Every line of the material below that holds the string "DGND" should be copied.
○ ○ ○
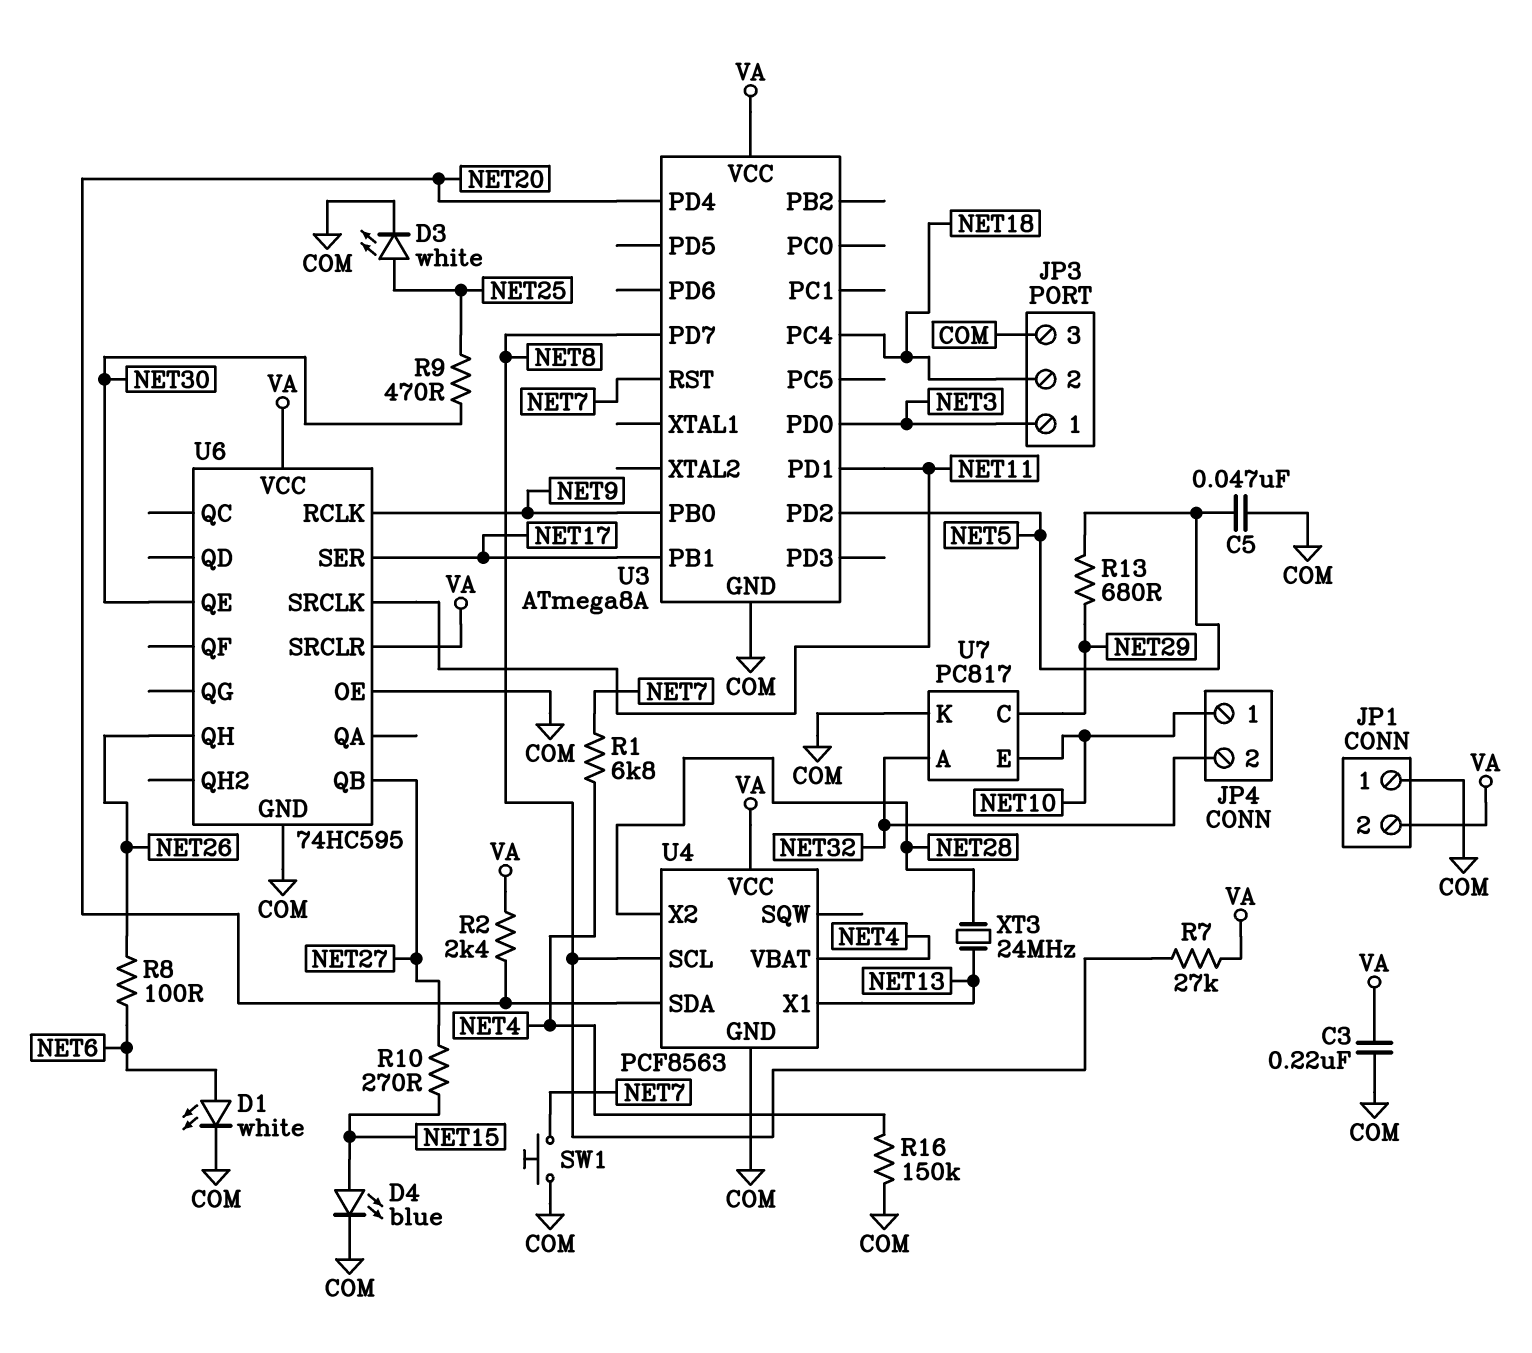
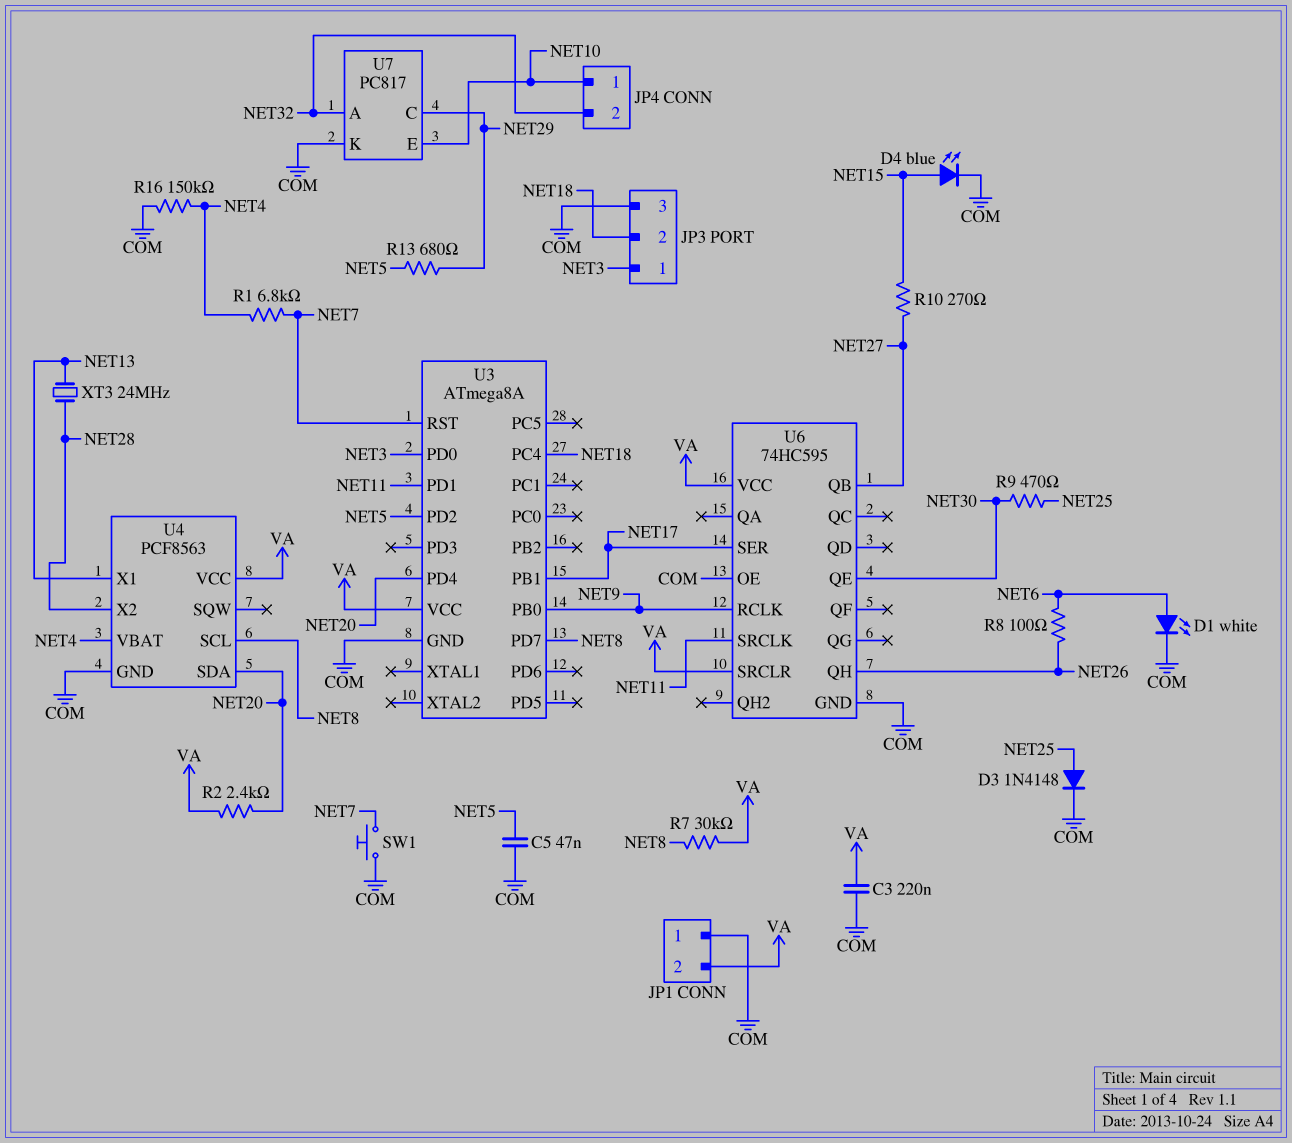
D3: LED white (A NET25, K COM) -> diode 1N4148 (A NET25, K COM)
R7: 27k (NET8, VA) -> 30k (NET8, VA)

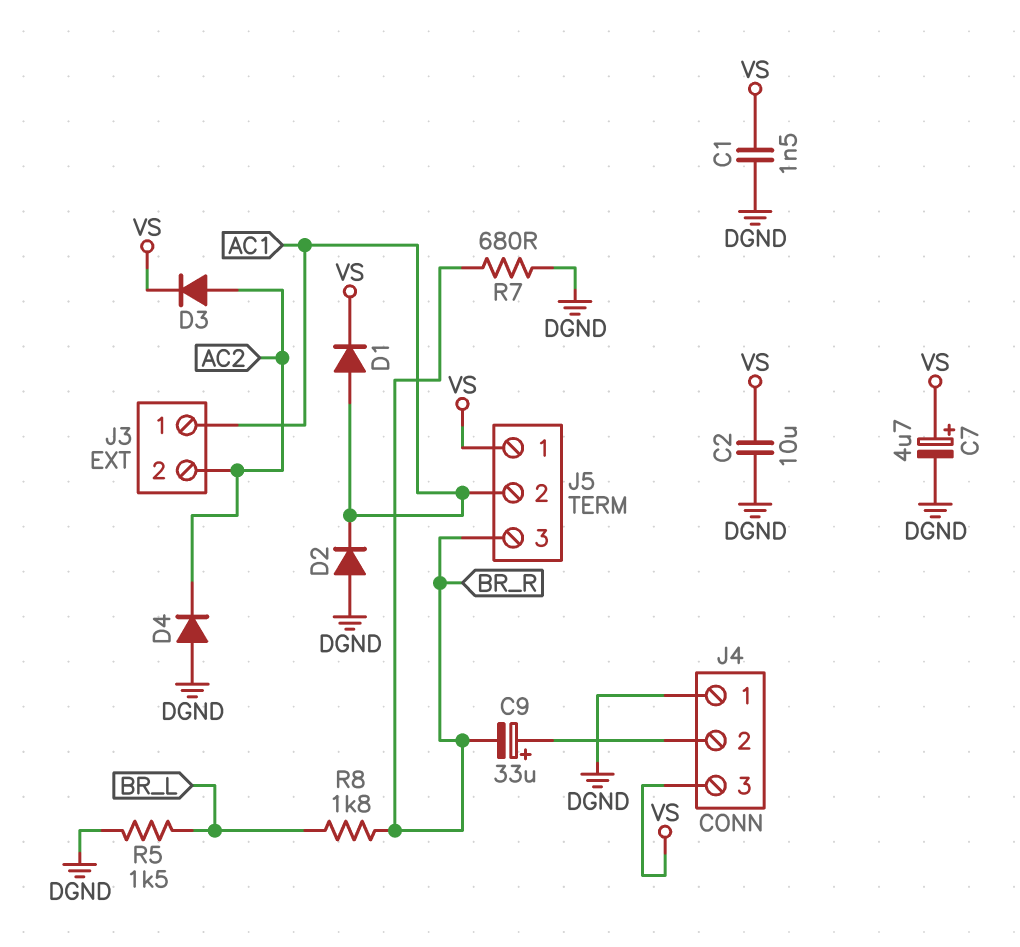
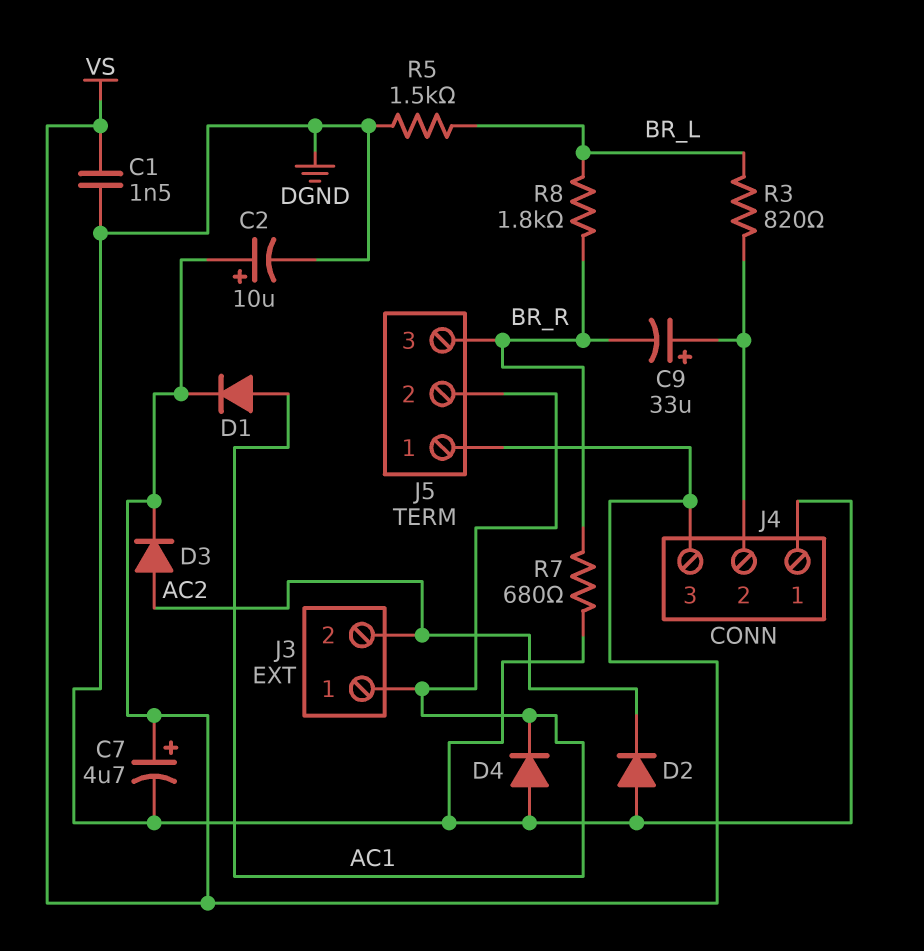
C2: 10uF (DGND, VS) -> 10uF (plus VS, minus DGND)
D2: diode (A DGND, K AC1) -> diode (A DGND, K AC2)
D4: diode (A DGND, K AC2) -> diode (A DGND, K AC1)
R3: none -> 820 (BR_L, J4/2)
○ ○ ○
Completed task:
C2: 10uF (DGND, VS) -> 10uF (plus VS, minus DGND)
D2: diode (A DGND, K AC1) -> diode (A DGND, K AC2)
D4: diode (A DGND, K AC2) -> diode (A DGND, K AC1)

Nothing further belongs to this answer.